**What is being asked**.
For the word "down", return each line of the data in which it occurs.

/---

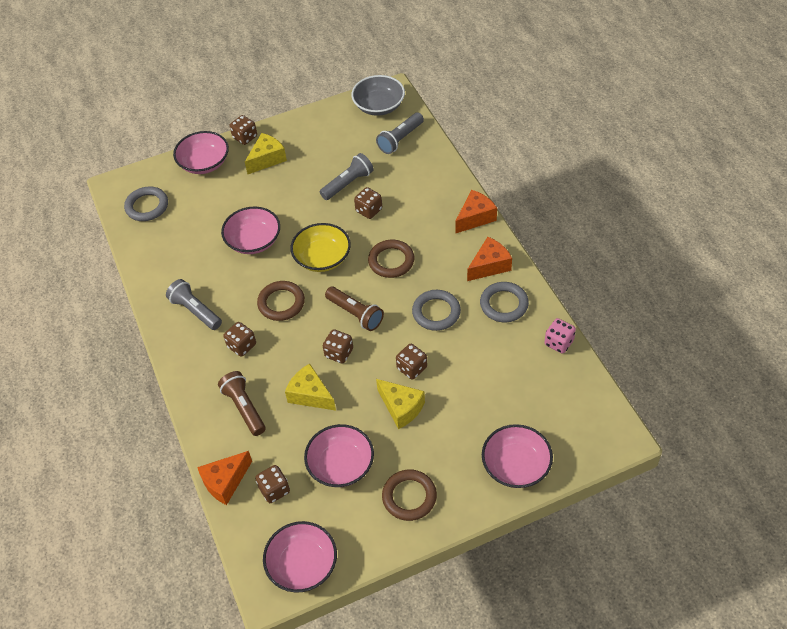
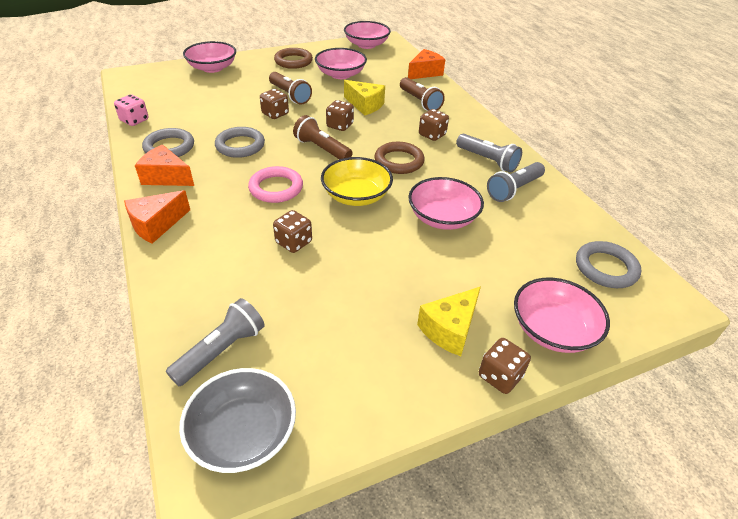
camera: 175 degrees right, 10 degrees down
(274, 490) = (388, 68): brown dice -> none
(348, 184) = (319, 280): grey flashlight -> grey flashlight (514, 189)
(391, 261) = (276, 188): brown ring -> pink ring
(401, 408) = (290, 95): yellow cheese -> brown flashlight
(489, 266) = (166, 177): orange cheese -> orange cheese turned 60 degrees clockwise

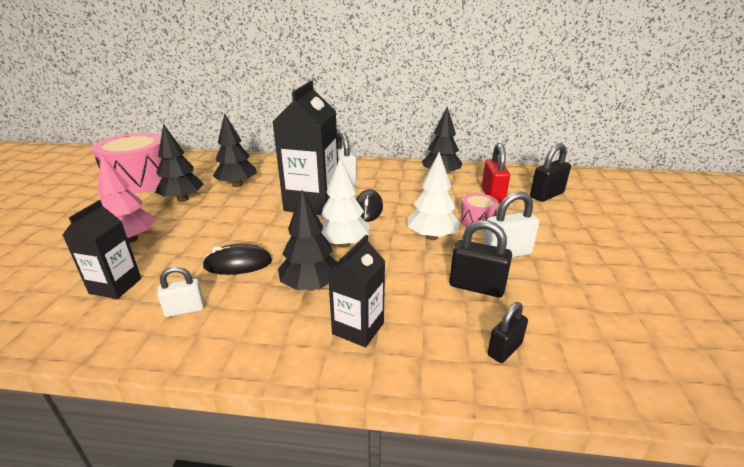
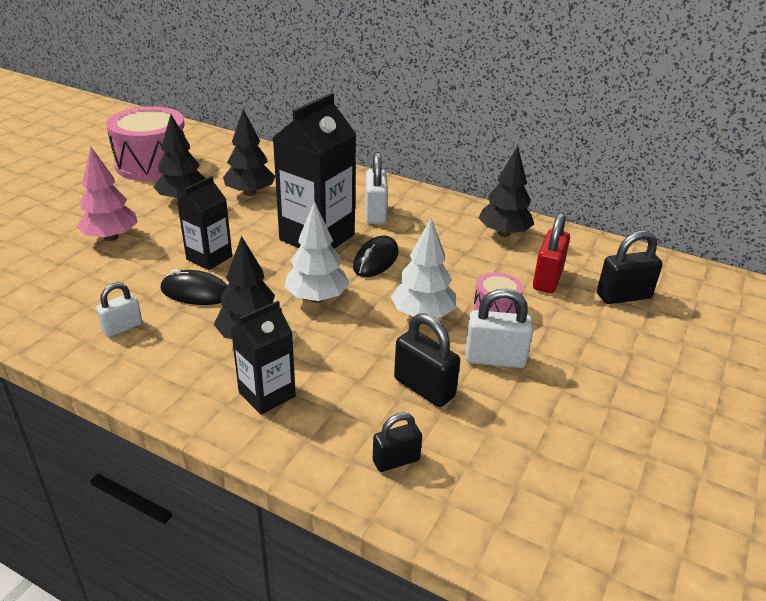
camera: 20 degrees right, 5 degrees up
(115, 286) = (75, 286): black carton -> black carton (209, 258)
(185, 309) = (122, 327): white padlock -> white padlock turned 45 degrees counterclockwise

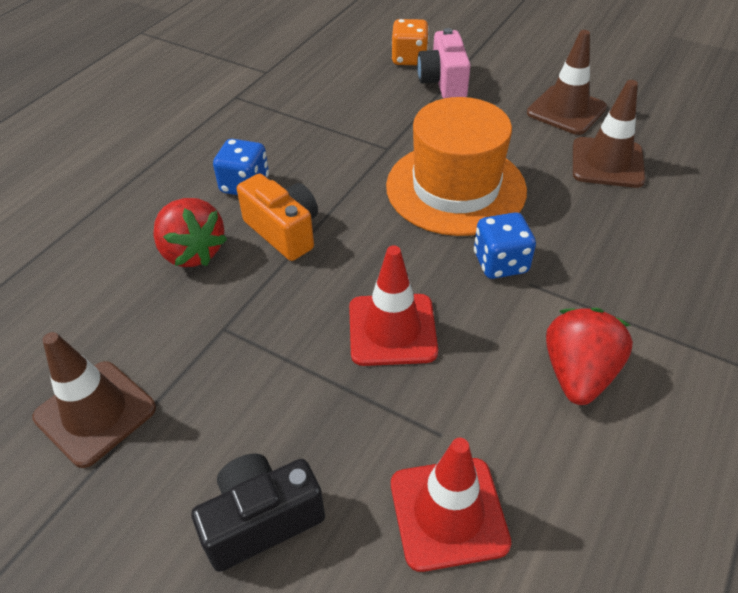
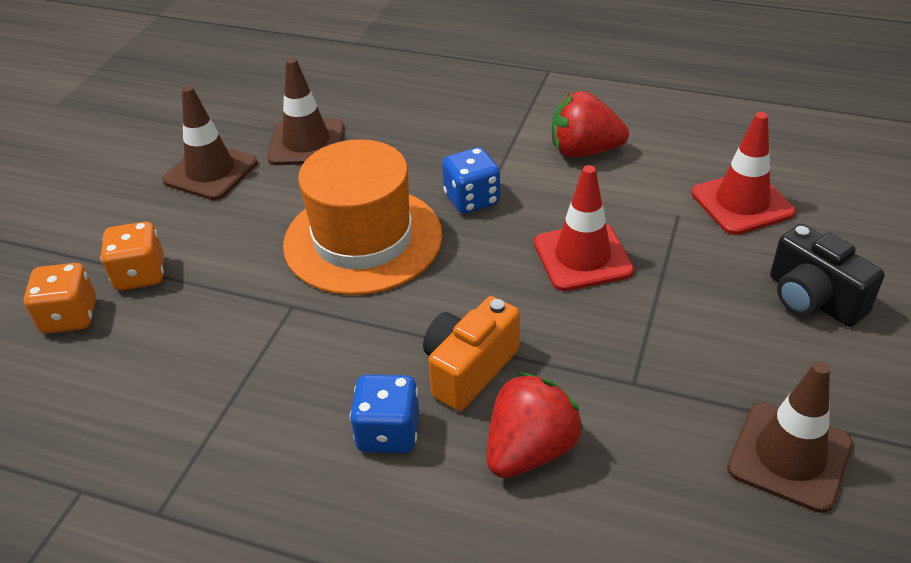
camera: 100 degrees left, 5 degrees down
(443, 83) = (140, 275): pink camera -> orange dice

\---

**Answer area**.
camera: 175 degrees right, 10 degrees down
camera: 100 degrees left, 5 degrees down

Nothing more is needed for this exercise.